### [Recorded data]
[Start]
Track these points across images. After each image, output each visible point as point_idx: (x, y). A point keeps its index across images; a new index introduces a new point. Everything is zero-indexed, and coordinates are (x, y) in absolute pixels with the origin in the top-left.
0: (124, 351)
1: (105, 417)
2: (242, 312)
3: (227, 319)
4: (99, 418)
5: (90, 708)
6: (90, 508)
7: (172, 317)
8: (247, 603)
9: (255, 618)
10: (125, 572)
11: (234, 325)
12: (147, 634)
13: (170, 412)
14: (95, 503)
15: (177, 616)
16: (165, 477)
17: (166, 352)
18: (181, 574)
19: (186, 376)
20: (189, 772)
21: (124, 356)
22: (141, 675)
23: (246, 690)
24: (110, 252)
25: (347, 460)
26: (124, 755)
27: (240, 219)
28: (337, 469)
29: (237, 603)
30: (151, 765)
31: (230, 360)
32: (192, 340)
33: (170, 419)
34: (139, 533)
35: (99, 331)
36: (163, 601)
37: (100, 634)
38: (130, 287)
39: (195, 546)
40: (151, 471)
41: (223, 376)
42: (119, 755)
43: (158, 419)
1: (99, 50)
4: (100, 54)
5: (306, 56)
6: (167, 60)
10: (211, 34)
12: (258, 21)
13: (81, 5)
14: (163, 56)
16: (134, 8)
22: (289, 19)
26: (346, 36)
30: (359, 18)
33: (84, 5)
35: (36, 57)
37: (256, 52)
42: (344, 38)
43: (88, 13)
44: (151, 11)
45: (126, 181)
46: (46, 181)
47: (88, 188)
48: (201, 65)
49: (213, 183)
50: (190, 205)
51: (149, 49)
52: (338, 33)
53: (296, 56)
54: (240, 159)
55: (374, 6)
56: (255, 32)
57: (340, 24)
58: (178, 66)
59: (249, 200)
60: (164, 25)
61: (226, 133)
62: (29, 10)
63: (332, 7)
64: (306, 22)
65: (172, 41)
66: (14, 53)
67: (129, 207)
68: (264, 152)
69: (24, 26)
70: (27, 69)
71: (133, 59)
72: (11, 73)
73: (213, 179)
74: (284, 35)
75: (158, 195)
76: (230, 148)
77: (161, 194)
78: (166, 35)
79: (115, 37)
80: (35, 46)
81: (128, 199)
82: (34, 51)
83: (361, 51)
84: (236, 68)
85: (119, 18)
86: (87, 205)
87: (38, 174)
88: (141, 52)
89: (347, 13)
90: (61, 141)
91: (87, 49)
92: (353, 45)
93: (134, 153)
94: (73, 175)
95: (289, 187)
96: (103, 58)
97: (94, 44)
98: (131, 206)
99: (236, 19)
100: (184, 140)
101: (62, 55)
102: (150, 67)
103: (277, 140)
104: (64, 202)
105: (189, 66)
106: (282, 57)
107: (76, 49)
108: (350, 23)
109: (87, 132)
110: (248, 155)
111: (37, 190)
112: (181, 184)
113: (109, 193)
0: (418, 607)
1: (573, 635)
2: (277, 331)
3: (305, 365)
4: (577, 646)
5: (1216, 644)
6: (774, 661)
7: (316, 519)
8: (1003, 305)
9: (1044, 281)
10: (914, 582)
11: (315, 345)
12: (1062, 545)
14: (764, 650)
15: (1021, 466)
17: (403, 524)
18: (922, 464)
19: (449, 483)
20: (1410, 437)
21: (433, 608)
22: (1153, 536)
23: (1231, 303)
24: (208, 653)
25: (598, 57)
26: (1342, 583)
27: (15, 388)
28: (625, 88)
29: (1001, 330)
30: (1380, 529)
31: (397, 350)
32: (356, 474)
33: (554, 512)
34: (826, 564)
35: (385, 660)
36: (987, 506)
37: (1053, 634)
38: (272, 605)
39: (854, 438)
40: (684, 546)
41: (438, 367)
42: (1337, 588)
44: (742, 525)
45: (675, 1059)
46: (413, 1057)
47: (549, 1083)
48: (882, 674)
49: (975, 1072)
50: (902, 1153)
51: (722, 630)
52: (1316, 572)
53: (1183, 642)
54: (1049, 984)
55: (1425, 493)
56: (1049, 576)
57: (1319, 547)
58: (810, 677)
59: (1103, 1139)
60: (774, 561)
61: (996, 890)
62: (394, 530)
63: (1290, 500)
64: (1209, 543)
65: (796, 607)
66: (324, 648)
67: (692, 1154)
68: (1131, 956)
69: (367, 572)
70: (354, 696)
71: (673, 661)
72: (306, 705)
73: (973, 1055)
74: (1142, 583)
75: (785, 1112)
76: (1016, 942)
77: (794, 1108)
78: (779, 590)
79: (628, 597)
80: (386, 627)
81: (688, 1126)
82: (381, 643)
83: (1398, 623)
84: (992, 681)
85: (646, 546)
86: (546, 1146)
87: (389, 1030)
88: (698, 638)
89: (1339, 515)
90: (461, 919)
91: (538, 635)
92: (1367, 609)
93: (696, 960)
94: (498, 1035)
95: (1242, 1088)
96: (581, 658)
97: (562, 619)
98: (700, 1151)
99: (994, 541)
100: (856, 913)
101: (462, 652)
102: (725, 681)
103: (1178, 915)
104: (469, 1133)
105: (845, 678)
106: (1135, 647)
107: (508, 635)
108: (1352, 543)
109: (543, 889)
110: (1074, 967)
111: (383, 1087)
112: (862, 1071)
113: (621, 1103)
[End]
### [Your task]
Switch "(87, 205)" to "(87, 250)" in everything from the line containing "44: (151, 11)" down to the line containing "35: (385, 660)", and give those lines again with all else unchanged.

### [Result of this exercise]
44: (151, 11)
45: (126, 181)
46: (46, 181)
47: (88, 188)
48: (201, 65)
49: (213, 183)
50: (190, 205)
51: (149, 49)
52: (338, 33)
53: (296, 56)
54: (240, 159)
55: (374, 6)
56: (255, 32)
57: (340, 24)
58: (178, 66)
59: (249, 200)
60: (164, 25)
61: (226, 133)
62: (29, 10)
63: (332, 7)
64: (306, 22)
65: (172, 41)
66: (14, 53)
67: (129, 207)
68: (264, 152)
69: (24, 26)
70: (27, 69)
71: (133, 59)
72: (11, 73)
73: (213, 179)
74: (284, 35)
75: (158, 195)
76: (230, 148)
77: (161, 194)
78: (166, 35)
79: (115, 37)
80: (35, 46)
81: (128, 199)
82: (34, 51)
83: (361, 51)
84: (236, 68)
85: (119, 18)
86: (87, 250)
87: (38, 174)
88: (141, 52)
89: (347, 13)
90: (61, 141)
91: (87, 49)
92: (353, 45)
93: (134, 153)
94: (73, 175)
95: (289, 187)
96: (103, 58)
97: (94, 44)
98: (131, 206)
99: (236, 19)
100: (184, 140)
101: (62, 55)
102: (150, 67)
103: (277, 140)
104: (64, 202)
105: (189, 66)
106: (282, 57)
107: (76, 49)
108: (350, 23)
109: (87, 132)
110: (248, 155)
111: (37, 190)
112: (181, 184)
113: (109, 193)
0: (418, 607)
1: (573, 635)
2: (277, 331)
3: (305, 365)
4: (577, 646)
5: (1216, 644)
6: (774, 661)
7: (316, 519)
8: (1003, 305)
9: (1044, 281)
10: (914, 582)
11: (315, 345)
12: (1062, 545)
14: (764, 650)
15: (1021, 466)
17: (403, 524)
18: (922, 464)
19: (449, 483)
20: (1410, 437)
21: (433, 608)
22: (1153, 536)
23: (1231, 303)
24: (208, 653)
25: (598, 57)
26: (1342, 583)
27: (15, 388)
28: (625, 88)
29: (1001, 330)
30: (1380, 529)
31: (397, 350)
32: (356, 474)
33: (554, 512)
34: (826, 564)
35: (385, 660)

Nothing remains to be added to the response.